> PROVIDED RECORDS:

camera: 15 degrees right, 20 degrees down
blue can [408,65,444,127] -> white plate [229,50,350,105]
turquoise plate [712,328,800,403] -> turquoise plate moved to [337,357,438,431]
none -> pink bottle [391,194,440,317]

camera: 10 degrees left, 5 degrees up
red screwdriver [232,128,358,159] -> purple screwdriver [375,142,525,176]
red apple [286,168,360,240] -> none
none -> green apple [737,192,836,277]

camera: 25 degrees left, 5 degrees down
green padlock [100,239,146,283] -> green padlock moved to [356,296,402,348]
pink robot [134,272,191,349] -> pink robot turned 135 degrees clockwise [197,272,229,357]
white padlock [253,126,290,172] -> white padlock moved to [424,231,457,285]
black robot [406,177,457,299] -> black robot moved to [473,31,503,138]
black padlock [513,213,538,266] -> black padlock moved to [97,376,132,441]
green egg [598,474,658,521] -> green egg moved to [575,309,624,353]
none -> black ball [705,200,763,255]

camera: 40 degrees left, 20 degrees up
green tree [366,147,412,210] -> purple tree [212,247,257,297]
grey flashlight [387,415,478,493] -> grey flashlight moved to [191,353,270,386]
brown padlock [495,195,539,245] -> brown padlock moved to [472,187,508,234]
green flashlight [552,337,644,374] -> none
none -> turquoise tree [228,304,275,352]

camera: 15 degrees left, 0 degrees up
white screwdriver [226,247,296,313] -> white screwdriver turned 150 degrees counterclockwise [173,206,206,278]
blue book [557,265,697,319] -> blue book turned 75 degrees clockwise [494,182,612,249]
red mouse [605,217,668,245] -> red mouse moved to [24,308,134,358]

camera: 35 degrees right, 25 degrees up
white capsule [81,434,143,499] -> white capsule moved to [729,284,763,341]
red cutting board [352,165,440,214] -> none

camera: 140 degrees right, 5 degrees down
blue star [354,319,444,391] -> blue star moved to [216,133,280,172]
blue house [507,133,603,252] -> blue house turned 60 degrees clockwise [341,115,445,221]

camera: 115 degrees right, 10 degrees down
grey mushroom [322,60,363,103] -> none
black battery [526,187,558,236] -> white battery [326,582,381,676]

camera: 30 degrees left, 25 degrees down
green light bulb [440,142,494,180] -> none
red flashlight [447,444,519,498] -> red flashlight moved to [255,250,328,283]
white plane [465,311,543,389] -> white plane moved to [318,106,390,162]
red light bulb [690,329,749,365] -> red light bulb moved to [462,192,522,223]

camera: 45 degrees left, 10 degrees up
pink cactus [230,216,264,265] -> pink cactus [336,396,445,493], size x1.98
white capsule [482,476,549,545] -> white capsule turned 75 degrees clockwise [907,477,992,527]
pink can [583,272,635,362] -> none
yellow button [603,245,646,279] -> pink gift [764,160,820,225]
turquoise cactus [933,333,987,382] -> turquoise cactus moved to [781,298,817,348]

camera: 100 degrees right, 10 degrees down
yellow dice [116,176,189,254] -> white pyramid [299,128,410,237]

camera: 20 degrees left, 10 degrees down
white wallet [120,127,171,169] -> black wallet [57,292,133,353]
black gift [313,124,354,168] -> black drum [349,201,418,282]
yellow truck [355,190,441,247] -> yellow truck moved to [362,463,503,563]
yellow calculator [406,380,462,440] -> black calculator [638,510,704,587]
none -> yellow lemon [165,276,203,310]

> YOUR INSTRUCTIONS: Would you please repeat exactly the lines above, starting at the line with "white plane [465,311,543,389]" and stopping at the line with "yellow calculator [406,380,462,440]", both included?

> RESULT BELOW:
white plane [465,311,543,389] -> white plane moved to [318,106,390,162]
red light bulb [690,329,749,365] -> red light bulb moved to [462,192,522,223]

camera: 45 degrees left, 10 degrees up
pink cactus [230,216,264,265] -> pink cactus [336,396,445,493], size x1.98
white capsule [482,476,549,545] -> white capsule turned 75 degrees clockwise [907,477,992,527]
pink can [583,272,635,362] -> none
yellow button [603,245,646,279] -> pink gift [764,160,820,225]
turquoise cactus [933,333,987,382] -> turquoise cactus moved to [781,298,817,348]

camera: 100 degrees right, 10 degrees down
yellow dice [116,176,189,254] -> white pyramid [299,128,410,237]

camera: 20 degrees left, 10 degrees down
white wallet [120,127,171,169] -> black wallet [57,292,133,353]
black gift [313,124,354,168] -> black drum [349,201,418,282]
yellow truck [355,190,441,247] -> yellow truck moved to [362,463,503,563]
yellow calculator [406,380,462,440] -> black calculator [638,510,704,587]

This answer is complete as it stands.